• [SOURCE RECORDS]:
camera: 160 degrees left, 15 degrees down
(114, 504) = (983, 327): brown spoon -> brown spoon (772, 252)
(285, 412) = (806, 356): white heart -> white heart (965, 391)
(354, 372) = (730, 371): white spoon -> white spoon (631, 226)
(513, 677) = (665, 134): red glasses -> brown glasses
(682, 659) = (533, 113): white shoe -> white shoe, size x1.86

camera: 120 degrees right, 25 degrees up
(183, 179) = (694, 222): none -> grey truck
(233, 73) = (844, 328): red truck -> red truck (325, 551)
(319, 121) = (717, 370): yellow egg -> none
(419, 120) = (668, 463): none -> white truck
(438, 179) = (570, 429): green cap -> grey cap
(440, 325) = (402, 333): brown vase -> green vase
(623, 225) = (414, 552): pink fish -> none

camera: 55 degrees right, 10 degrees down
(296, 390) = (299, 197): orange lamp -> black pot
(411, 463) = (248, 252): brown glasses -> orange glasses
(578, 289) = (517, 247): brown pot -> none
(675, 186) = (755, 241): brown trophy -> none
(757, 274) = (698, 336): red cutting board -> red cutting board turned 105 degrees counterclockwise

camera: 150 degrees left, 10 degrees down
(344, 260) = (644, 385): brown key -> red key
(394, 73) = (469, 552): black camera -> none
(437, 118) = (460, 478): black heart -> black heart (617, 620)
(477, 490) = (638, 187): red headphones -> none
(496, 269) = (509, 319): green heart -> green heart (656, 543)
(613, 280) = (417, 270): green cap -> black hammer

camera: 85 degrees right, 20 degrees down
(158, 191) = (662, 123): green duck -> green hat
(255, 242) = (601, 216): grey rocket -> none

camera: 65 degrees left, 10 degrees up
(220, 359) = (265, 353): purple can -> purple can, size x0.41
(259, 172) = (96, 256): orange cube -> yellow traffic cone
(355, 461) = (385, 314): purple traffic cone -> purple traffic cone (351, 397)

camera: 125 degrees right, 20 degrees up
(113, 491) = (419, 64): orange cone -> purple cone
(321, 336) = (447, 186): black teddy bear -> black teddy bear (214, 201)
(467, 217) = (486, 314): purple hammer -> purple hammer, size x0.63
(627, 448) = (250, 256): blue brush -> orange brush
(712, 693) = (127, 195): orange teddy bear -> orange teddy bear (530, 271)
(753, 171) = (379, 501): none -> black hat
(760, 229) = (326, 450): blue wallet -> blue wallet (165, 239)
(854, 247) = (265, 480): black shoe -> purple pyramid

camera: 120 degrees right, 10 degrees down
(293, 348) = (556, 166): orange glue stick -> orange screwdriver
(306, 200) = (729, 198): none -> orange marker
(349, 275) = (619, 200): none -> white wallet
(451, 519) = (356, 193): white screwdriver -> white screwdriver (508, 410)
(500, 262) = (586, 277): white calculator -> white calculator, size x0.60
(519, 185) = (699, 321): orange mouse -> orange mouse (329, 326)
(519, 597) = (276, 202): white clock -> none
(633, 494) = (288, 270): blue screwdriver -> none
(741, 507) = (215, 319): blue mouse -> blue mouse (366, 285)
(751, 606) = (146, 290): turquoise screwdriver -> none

• [YOUR ASSIGNMENT]: All lines of the data above must be returned exactly.

• [WRITTEN SOLUTION]:
camera: 160 degrees left, 15 degrees down
(114, 504) = (983, 327): brown spoon -> brown spoon (772, 252)
(285, 412) = (806, 356): white heart -> white heart (965, 391)
(354, 372) = (730, 371): white spoon -> white spoon (631, 226)
(513, 677) = (665, 134): red glasses -> brown glasses
(682, 659) = (533, 113): white shoe -> white shoe, size x1.86

camera: 120 degrees right, 25 degrees up
(183, 179) = (694, 222): none -> grey truck
(233, 73) = (844, 328): red truck -> red truck (325, 551)
(319, 121) = (717, 370): yellow egg -> none
(419, 120) = (668, 463): none -> white truck
(438, 179) = (570, 429): green cap -> grey cap
(440, 325) = (402, 333): brown vase -> green vase
(623, 225) = (414, 552): pink fish -> none

camera: 55 degrees right, 10 degrees down
(296, 390) = (299, 197): orange lamp -> black pot
(411, 463) = (248, 252): brown glasses -> orange glasses
(578, 289) = (517, 247): brown pot -> none
(675, 186) = (755, 241): brown trophy -> none
(757, 274) = (698, 336): red cutting board -> red cutting board turned 105 degrees counterclockwise

camera: 150 degrees left, 10 degrees down
(344, 260) = (644, 385): brown key -> red key
(394, 73) = (469, 552): black camera -> none
(437, 118) = (460, 478): black heart -> black heart (617, 620)
(477, 490) = (638, 187): red headphones -> none
(496, 269) = (509, 319): green heart -> green heart (656, 543)
(613, 280) = (417, 270): green cap -> black hammer

camera: 85 degrees right, 20 degrees down
(158, 191) = (662, 123): green duck -> green hat
(255, 242) = (601, 216): grey rocket -> none

camera: 65 degrees left, 10 degrees up
(220, 359) = (265, 353): purple can -> purple can, size x0.41
(259, 172) = (96, 256): orange cube -> yellow traffic cone
(355, 461) = (385, 314): purple traffic cone -> purple traffic cone (351, 397)

camera: 125 degrees right, 20 degrees up
(113, 491) = (419, 64): orange cone -> purple cone
(321, 336) = (447, 186): black teddy bear -> black teddy bear (214, 201)
(467, 217) = (486, 314): purple hammer -> purple hammer, size x0.63
(627, 448) = (250, 256): blue brush -> orange brush
(712, 693) = (127, 195): orange teddy bear -> orange teddy bear (530, 271)
(753, 171) = (379, 501): none -> black hat
(760, 229) = (326, 450): blue wallet -> blue wallet (165, 239)
(854, 247) = (265, 480): black shoe -> purple pyramid

camera: 120 degrees right, 10 degrees down
(293, 348) = (556, 166): orange glue stick -> orange screwdriver
(306, 200) = (729, 198): none -> orange marker
(349, 275) = (619, 200): none -> white wallet
(451, 519) = (356, 193): white screwdriver -> white screwdriver (508, 410)
(500, 262) = (586, 277): white calculator -> white calculator, size x0.60
(519, 185) = (699, 321): orange mouse -> orange mouse (329, 326)
(519, 597) = (276, 202): white clock -> none
(633, 494) = (288, 270): blue screwdriver -> none
(741, 507) = (215, 319): blue mouse -> blue mouse (366, 285)
(751, 606) = (146, 290): turquoise screwdriver -> none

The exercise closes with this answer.